[Dataset records]
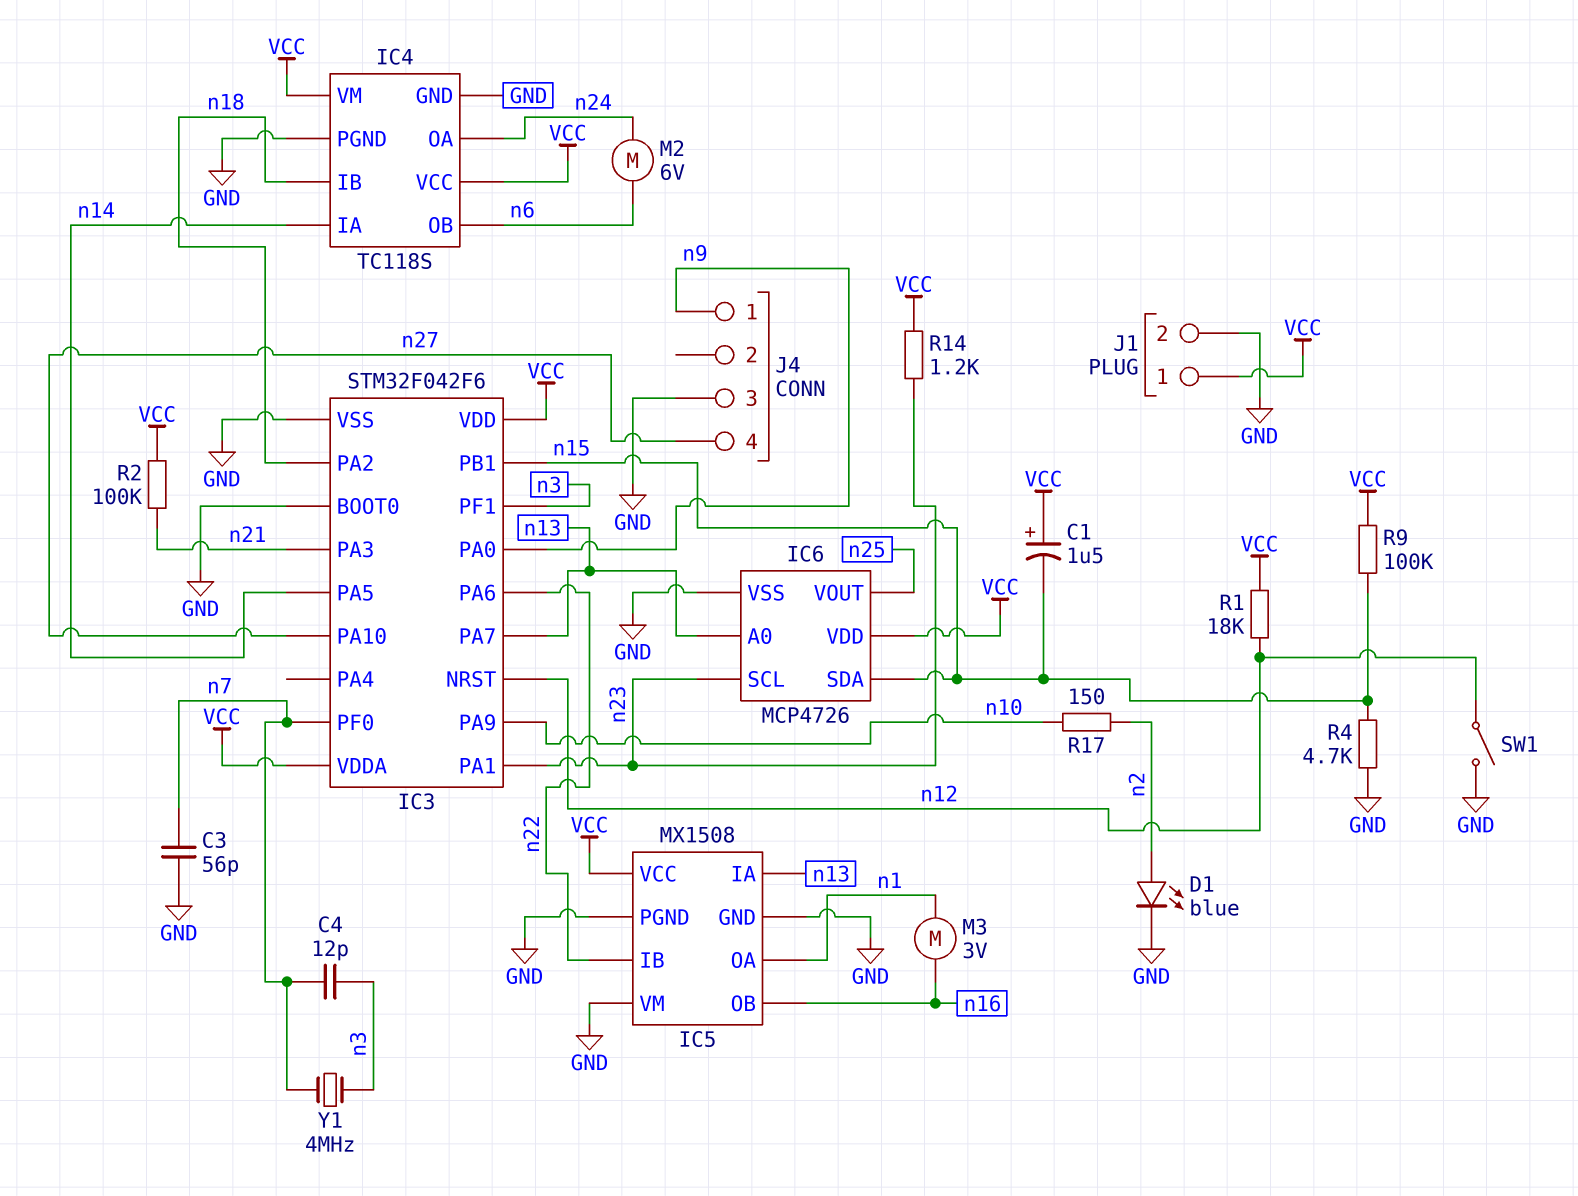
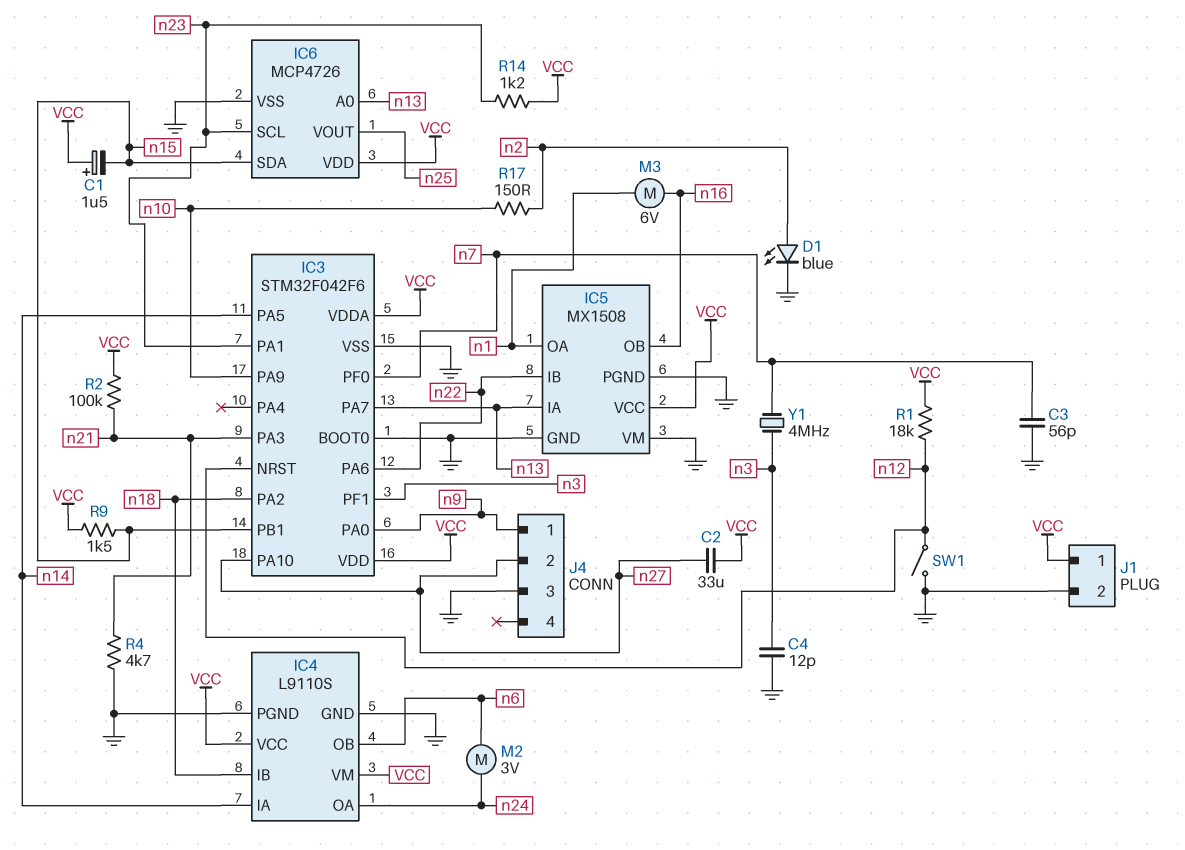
C2: none -> 33uF (VCC, n27)
C4: 12pF (n3, n7) -> 12pF (GND, n3)
IC4: TC118S -> L9110S
J4 pin 2: none -> n27
J4 pin 4: n27 -> none
M2: motor 6V (n6, n24) -> motor 3V (n6, n24)
M3: motor 3V (n1, n16) -> motor 6V (n1, n16)
R4: 4.7k (GND, n15) -> 4.7k (GND, n21)
R9: 100k (VCC, n15) -> 1.5k (VCC, n15)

• Problem to work on: In the records above, some lines hold the word "motor"; copy each such line.

• Exercise result:
M2: motor 6V (n6, n24) -> motor 3V (n6, n24)
M3: motor 3V (n1, n16) -> motor 6V (n1, n16)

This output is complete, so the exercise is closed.